**DIRECTIONS:**
Return the full set of entries below exactly, leaving every image out.

**DATA FOR PROCESSING:**
* * * * * * * * *

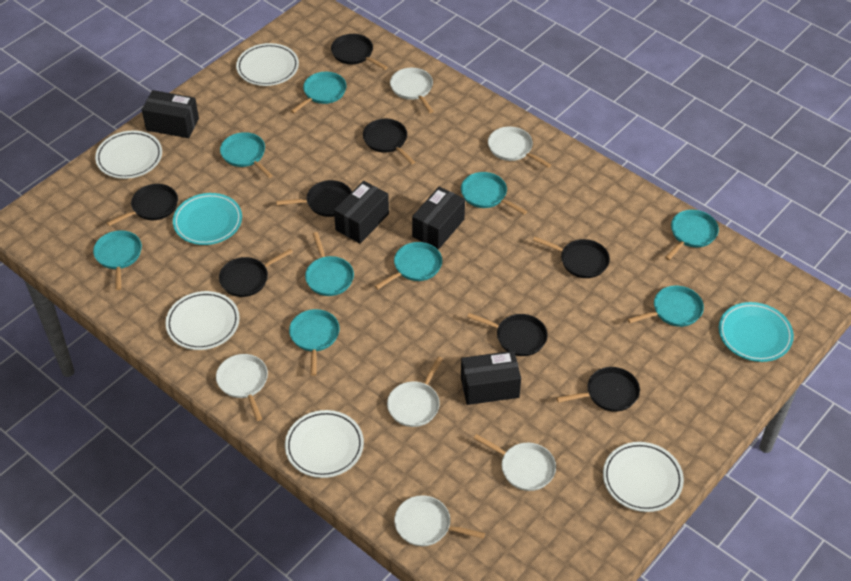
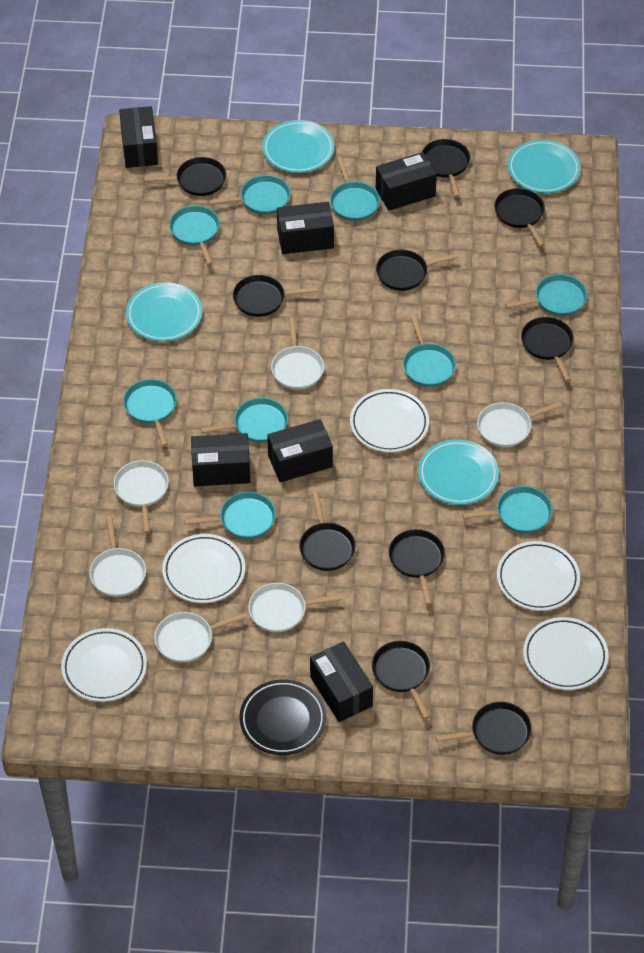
black box: 4 -> 6
black pan: 8 -> 10
black plate: 0 -> 1
turquoise plate: 2 -> 4

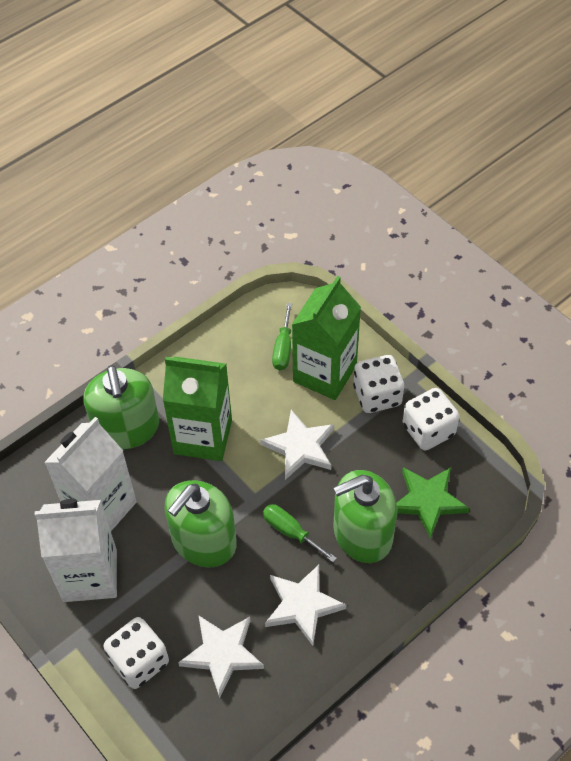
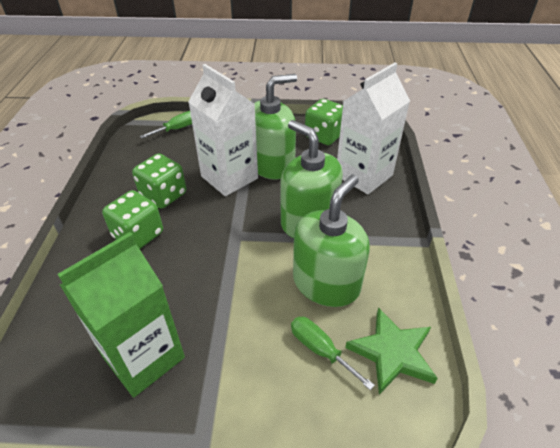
green carton: 2 -> 1
green dice: 0 -> 3
white dice: 3 -> 0
white star: 3 -> 0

* * * * * * * * *

**SOLVED EXERCISE:**
black box: 4 -> 6
black pan: 8 -> 10
black plate: 0 -> 1
turquoise plate: 2 -> 4

green carton: 2 -> 1
green dice: 0 -> 3
white dice: 3 -> 0
white star: 3 -> 0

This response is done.